==== Information provided
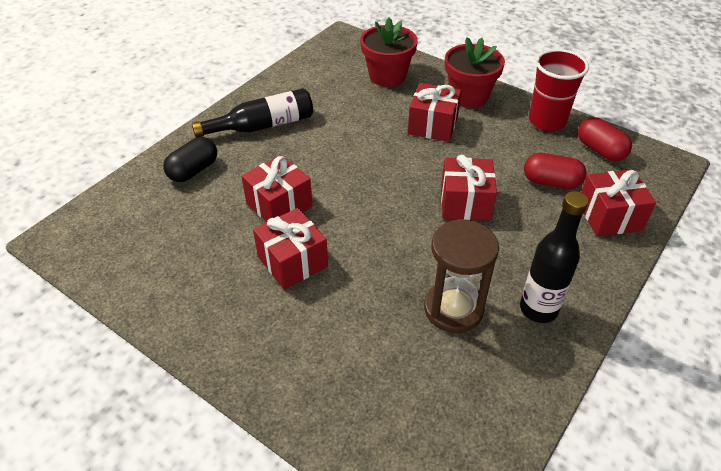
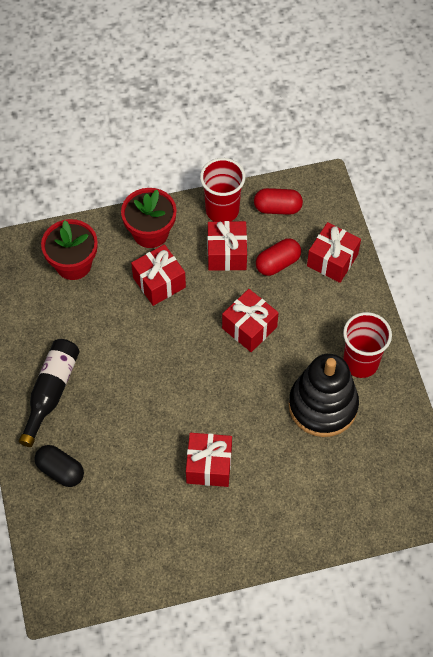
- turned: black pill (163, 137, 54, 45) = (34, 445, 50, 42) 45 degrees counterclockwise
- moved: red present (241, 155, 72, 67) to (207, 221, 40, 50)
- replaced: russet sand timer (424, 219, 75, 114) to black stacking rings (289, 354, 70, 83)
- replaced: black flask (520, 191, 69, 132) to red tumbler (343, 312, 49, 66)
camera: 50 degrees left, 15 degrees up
========
==== Information provided
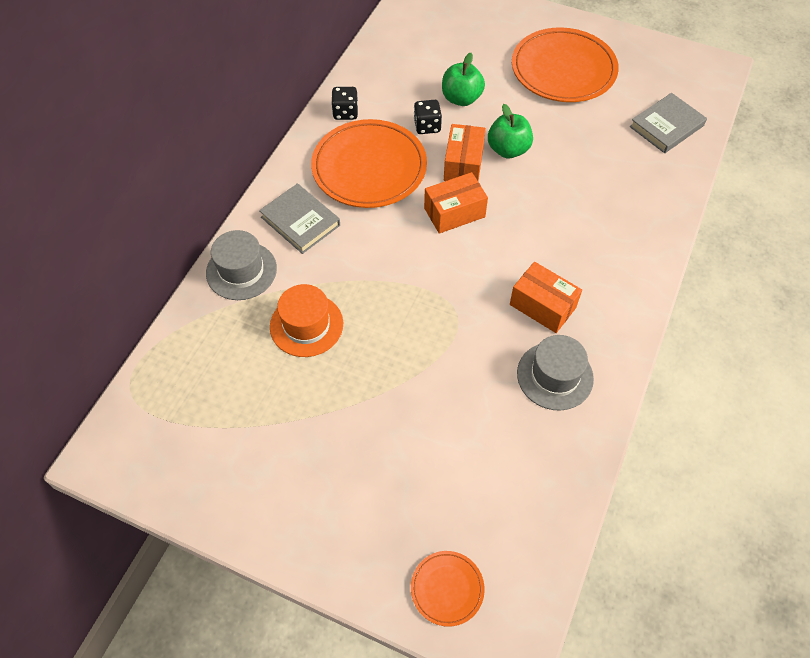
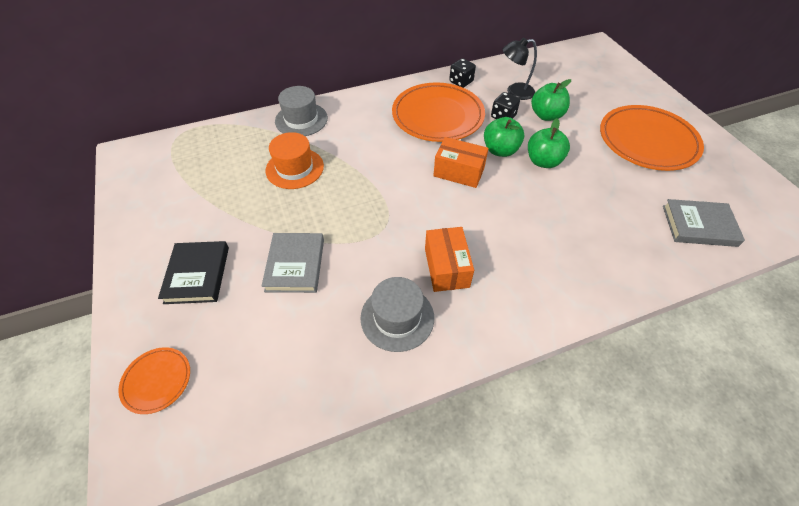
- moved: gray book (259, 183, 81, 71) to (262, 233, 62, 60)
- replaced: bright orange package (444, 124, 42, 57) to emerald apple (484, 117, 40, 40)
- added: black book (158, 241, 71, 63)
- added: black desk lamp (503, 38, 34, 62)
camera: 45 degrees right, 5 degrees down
========
==== Information provided
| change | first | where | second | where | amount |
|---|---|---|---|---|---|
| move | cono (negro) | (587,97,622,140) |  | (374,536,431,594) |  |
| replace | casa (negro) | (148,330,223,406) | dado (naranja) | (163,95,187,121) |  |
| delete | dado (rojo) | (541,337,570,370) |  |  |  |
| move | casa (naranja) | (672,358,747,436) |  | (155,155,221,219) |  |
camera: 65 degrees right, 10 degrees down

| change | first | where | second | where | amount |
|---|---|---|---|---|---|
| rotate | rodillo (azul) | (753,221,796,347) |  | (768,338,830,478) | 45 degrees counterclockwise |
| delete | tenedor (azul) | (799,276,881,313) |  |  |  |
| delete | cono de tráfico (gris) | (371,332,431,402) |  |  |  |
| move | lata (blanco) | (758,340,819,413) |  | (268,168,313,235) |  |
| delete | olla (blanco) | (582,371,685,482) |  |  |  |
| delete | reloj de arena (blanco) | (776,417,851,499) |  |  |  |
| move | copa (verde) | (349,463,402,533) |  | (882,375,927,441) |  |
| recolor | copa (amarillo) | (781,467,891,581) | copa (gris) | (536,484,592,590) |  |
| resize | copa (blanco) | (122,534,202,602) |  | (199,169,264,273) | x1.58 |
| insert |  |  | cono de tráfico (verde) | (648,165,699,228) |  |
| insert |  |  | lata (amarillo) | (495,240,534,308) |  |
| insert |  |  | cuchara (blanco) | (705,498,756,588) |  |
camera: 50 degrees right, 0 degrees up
========
State how many lines of the records contain the word "naranja". Give that number alone.

* _Expected output_
2